● **TASK OBJECTIVE**: Look through the entries below for the line with "brown vase [667,158,749,316]" and the line with "white strawberry [676,384,719,421]", then give again exactly those two lines and all lines between them, minus the pictures.

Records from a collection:
+++++
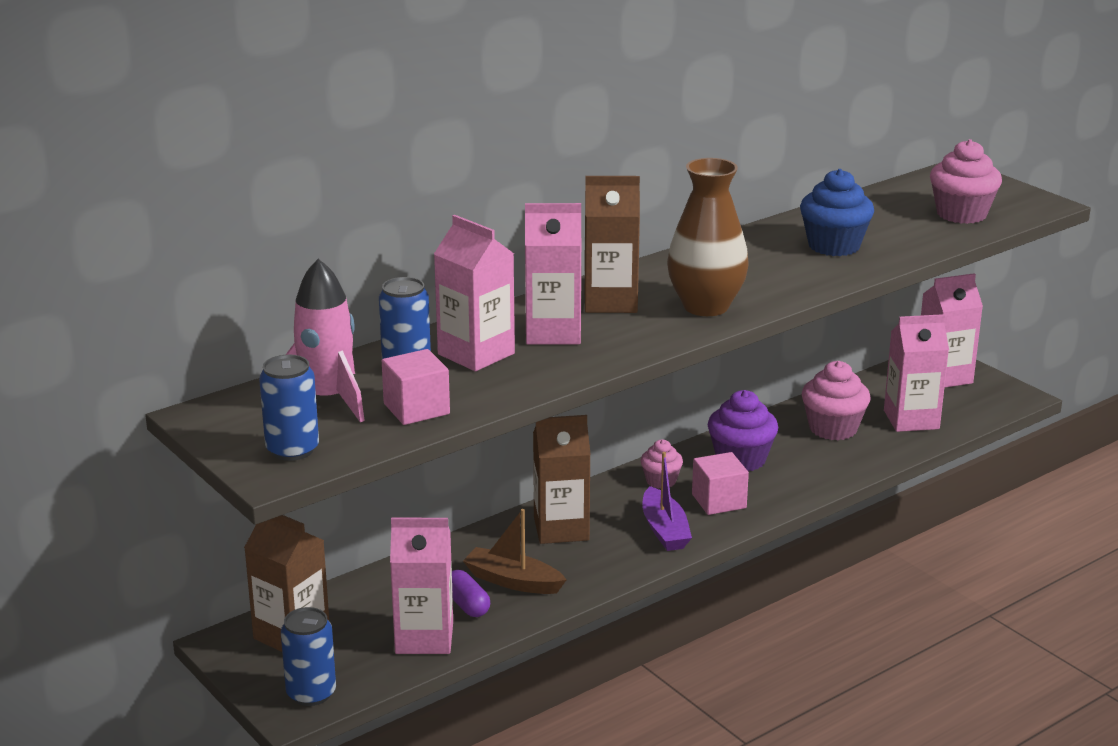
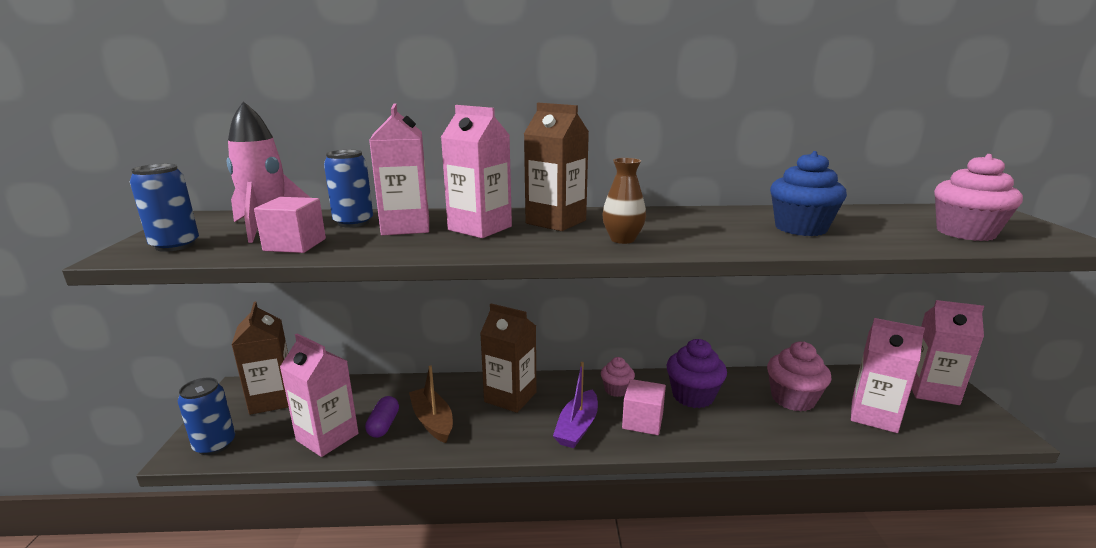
camera: 35 degrees right, 5 degrees down
brown vase [667,158,749,316] -> brown vase [602,158,646,244], size x0.58

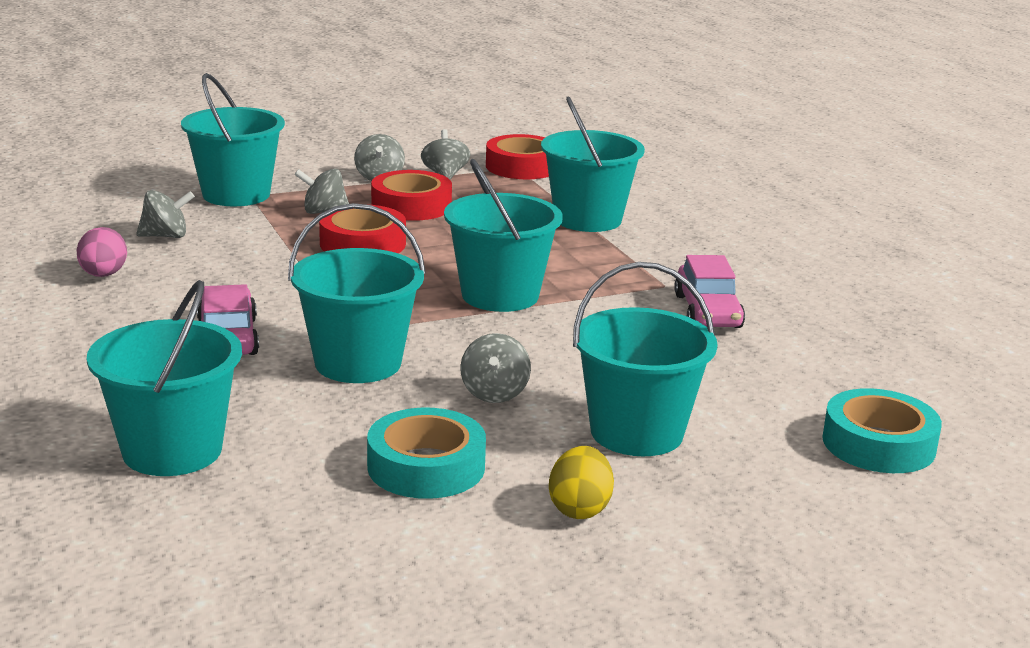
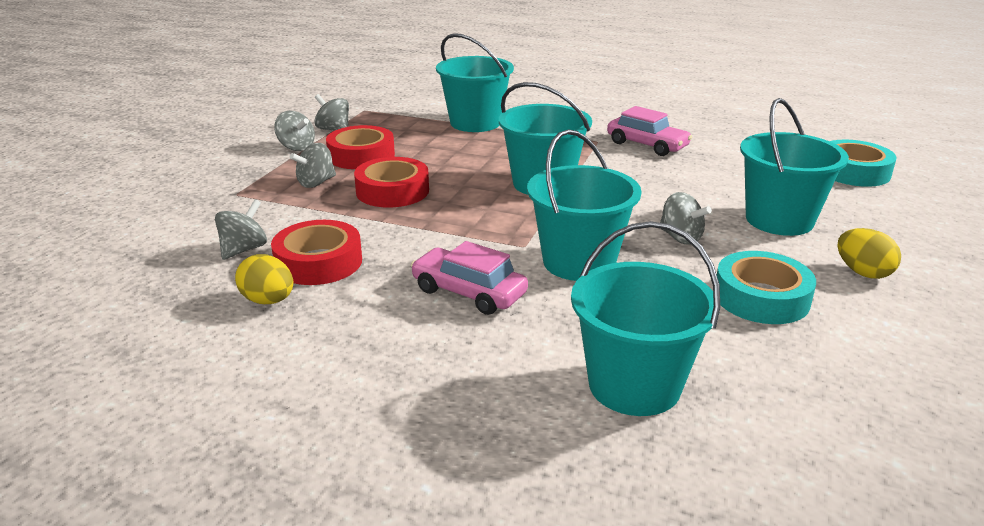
camera: 45 degrees left, 5 degrees up
pink egg [77,227,127,277] -> yellow egg [235,254,293,304]
turquoise bucket [181,73,285,206] -> none
red tape [486,134,549,179] -> red tape moved to [271,220,362,285]

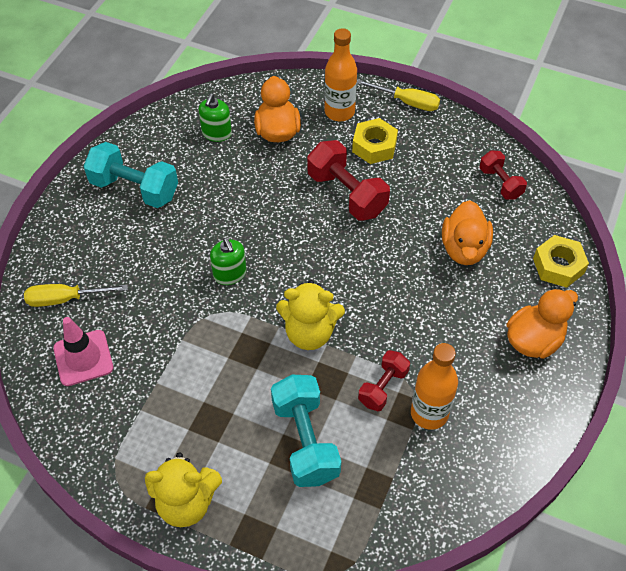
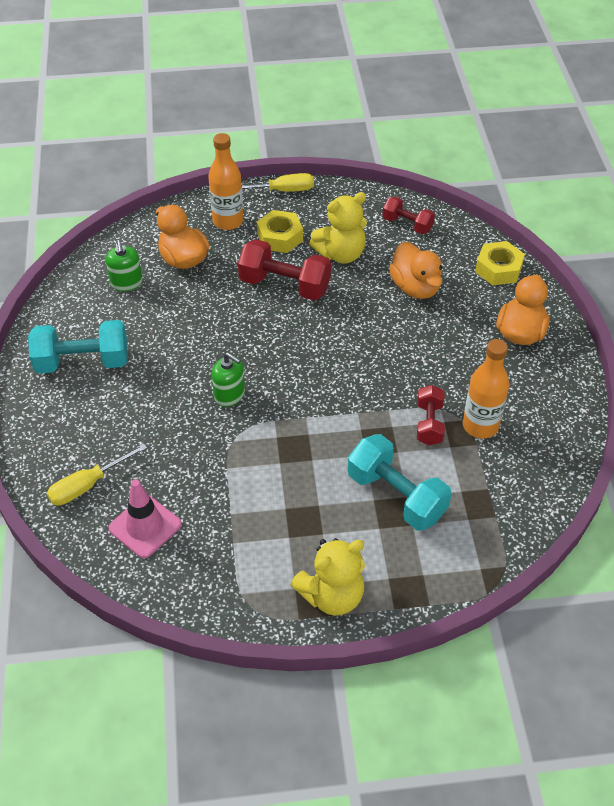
camera: 30 degrees left, 5 degrees down
yellow teddy bear [276,280,345,350] -> yellow teddy bear moved to [309,192,367,264]

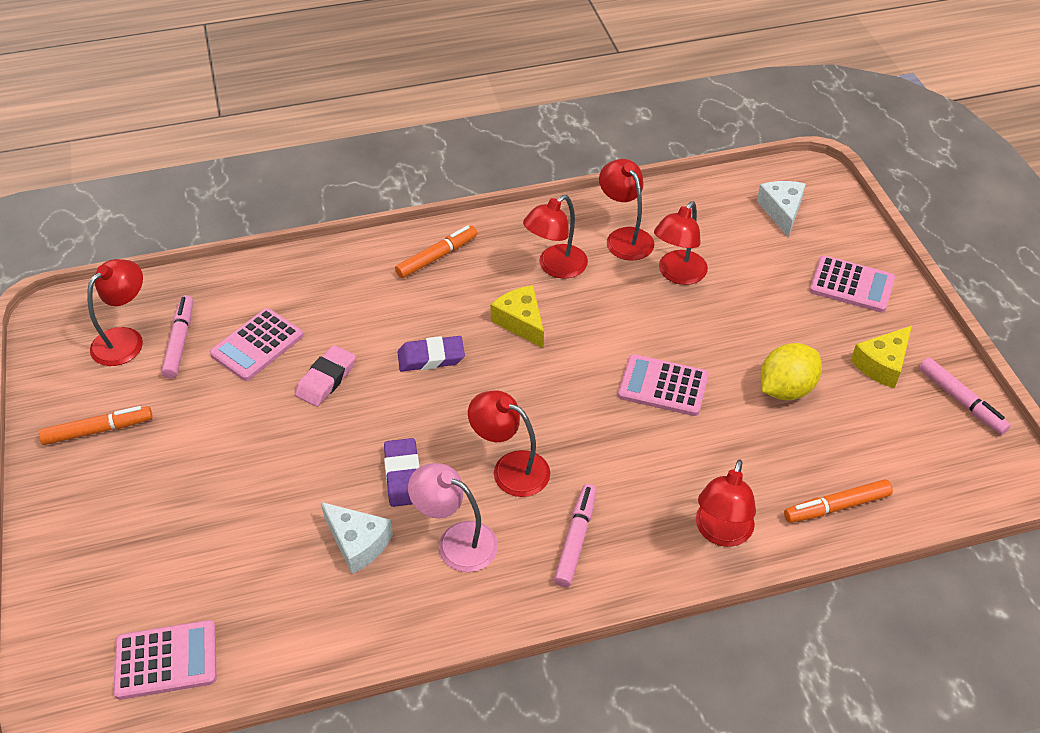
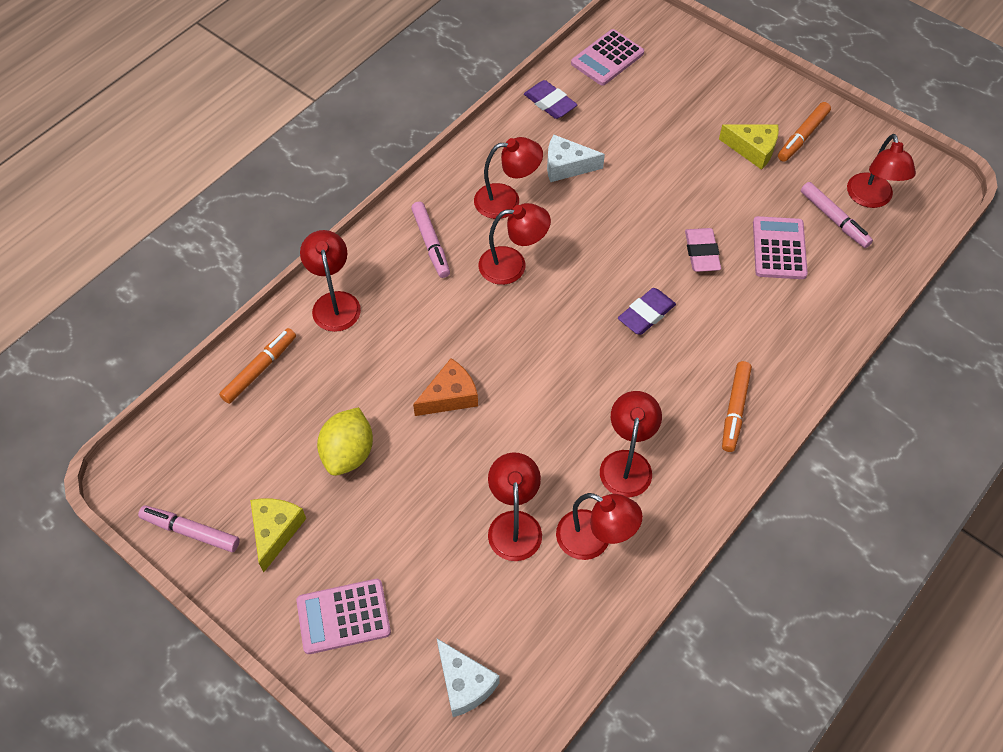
camera: 145 degrees right, 10 degrees up
purple eraser [384,438,419,507] -> purple eraser moved to [524,80,577,119]
pink lamp [408,463,498,572] -> red lamp [474,137,543,219]
yellow cheese [490,285,544,349] -> yellow cheese moved to [719,124,779,170]
pink calculator [618,354,709,416] -> orange cheese [413,358,478,416]

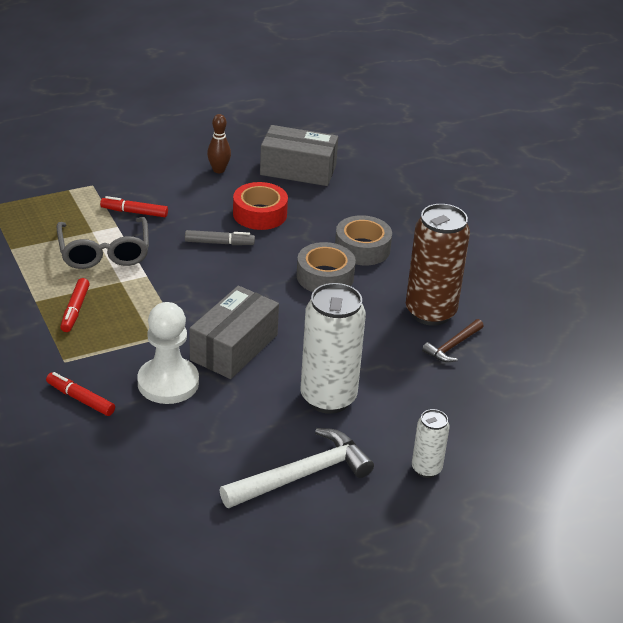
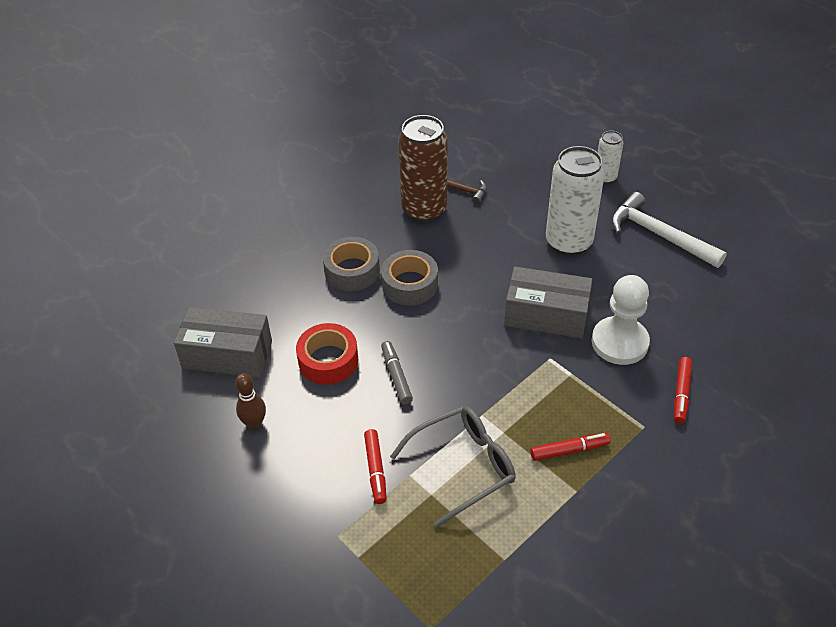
camera: 105 degrees left, 10 degrees up
grey box [260,125,338,186] -> grey box turned 75 degrees counterclockwise [174,307,272,377]

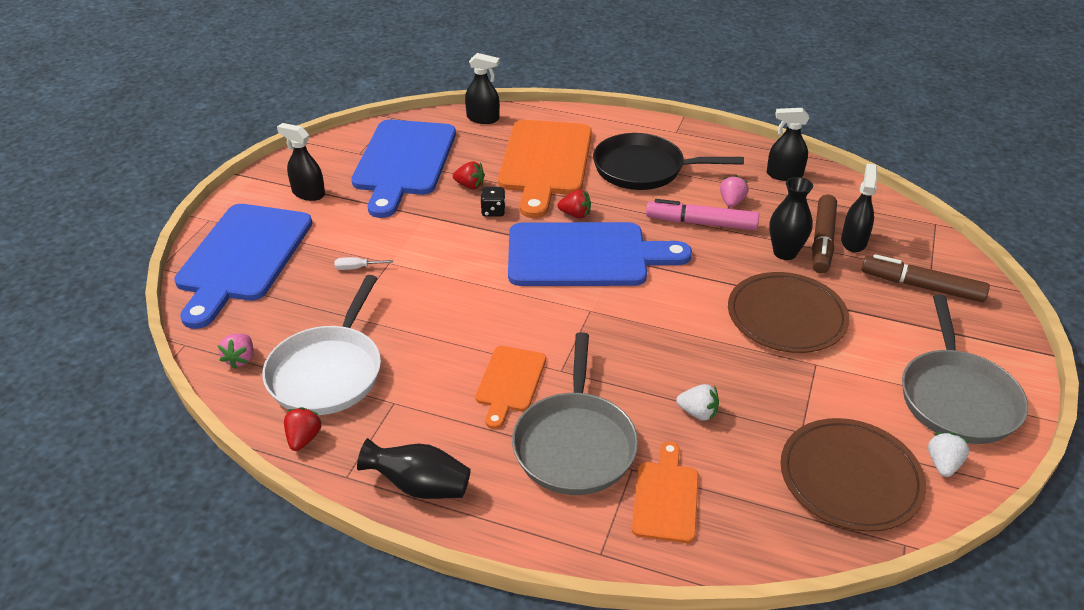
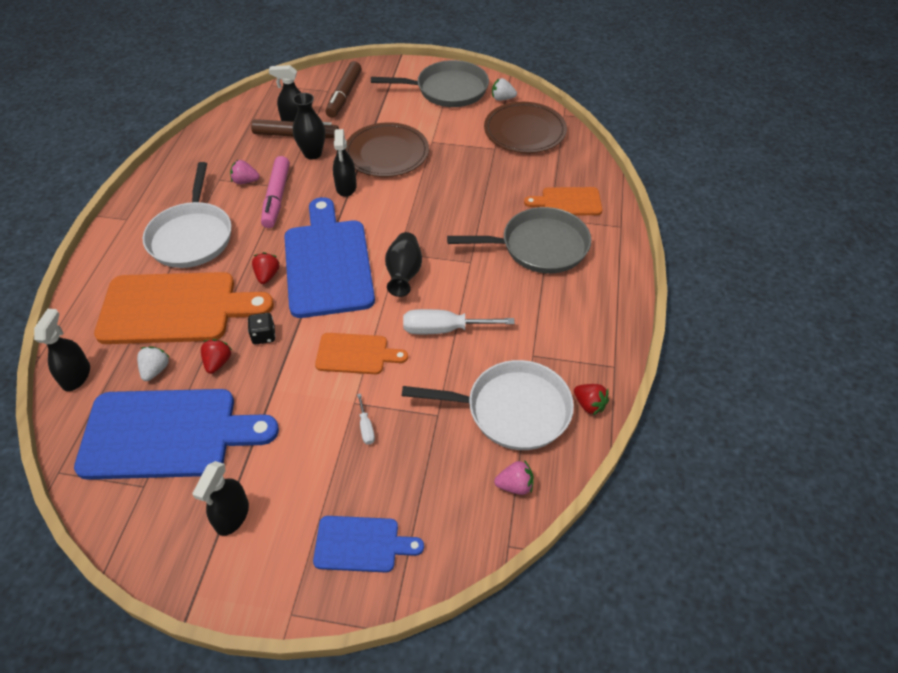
camera: 100 degrees left, 10 degrees up
blue cutting board [174,204,312,329] -> blue cutting board [313,516,424,573], size x0.51
red strawberry [284,407,323,451] -> red strawberry turned 135 degrees counterclockwise [574,384,609,416]
black vase [357,438,471,499] -> black vase moved to [385,232,422,297]
orange cutting board [475,346,546,429] -> orange cutting board moved to [315,333,408,374]
black pan [593,133,744,190] -> white pan [143,162,232,268]
white strawberry [676,384,719,421] -> white strawberry moved to [137,346,170,381]
black spray bottle [767,108,809,181] -> black spray bottle moved to [333,129,357,197]
none -> white screwdriver [403,309,515,334]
+++++
● **WORKED SOLUTION**:
brown vase [667,158,749,316] -> brown vase [602,158,646,244], size x0.58

camera: 45 degrees left, 5 degrees up
pink egg [77,227,127,277] -> yellow egg [235,254,293,304]
turquoise bucket [181,73,285,206] -> none
red tape [486,134,549,179] -> red tape moved to [271,220,362,285]

camera: 30 degrees left, 5 degrees down
yellow teddy bear [276,280,345,350] -> yellow teddy bear moved to [309,192,367,264]

camera: 145 degrees right, 10 degrees up
purple eraser [384,438,419,507] -> purple eraser moved to [524,80,577,119]
pink lamp [408,463,498,572] -> red lamp [474,137,543,219]
yellow cheese [490,285,544,349] -> yellow cheese moved to [719,124,779,170]
pink calculator [618,354,709,416] -> orange cheese [413,358,478,416]

camera: 105 degrees left, 10 degrees up
grey box [260,125,338,186] -> grey box turned 75 degrees counterclockwise [174,307,272,377]

camera: 100 degrees left, 10 degrees up
blue cutting board [174,204,312,329] -> blue cutting board [313,516,424,573], size x0.51
red strawberry [284,407,323,451] -> red strawberry turned 135 degrees counterclockwise [574,384,609,416]
black vase [357,438,471,499] -> black vase moved to [385,232,422,297]
orange cutting board [475,346,546,429] -> orange cutting board moved to [315,333,408,374]
black pan [593,133,744,190] -> white pan [143,162,232,268]
white strawberry [676,384,719,421] -> white strawberry moved to [137,346,170,381]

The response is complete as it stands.